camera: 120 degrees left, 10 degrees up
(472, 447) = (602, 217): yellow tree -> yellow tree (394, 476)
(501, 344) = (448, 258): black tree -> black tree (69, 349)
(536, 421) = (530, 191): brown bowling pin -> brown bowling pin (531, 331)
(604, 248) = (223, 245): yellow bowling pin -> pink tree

◆ Exercise aim
Which lines above contain the word "bowling"? Copy all of them.

◆ Task output
(536, 421) = (530, 191): brown bowling pin -> brown bowling pin (531, 331)
(604, 248) = (223, 245): yellow bowling pin -> pink tree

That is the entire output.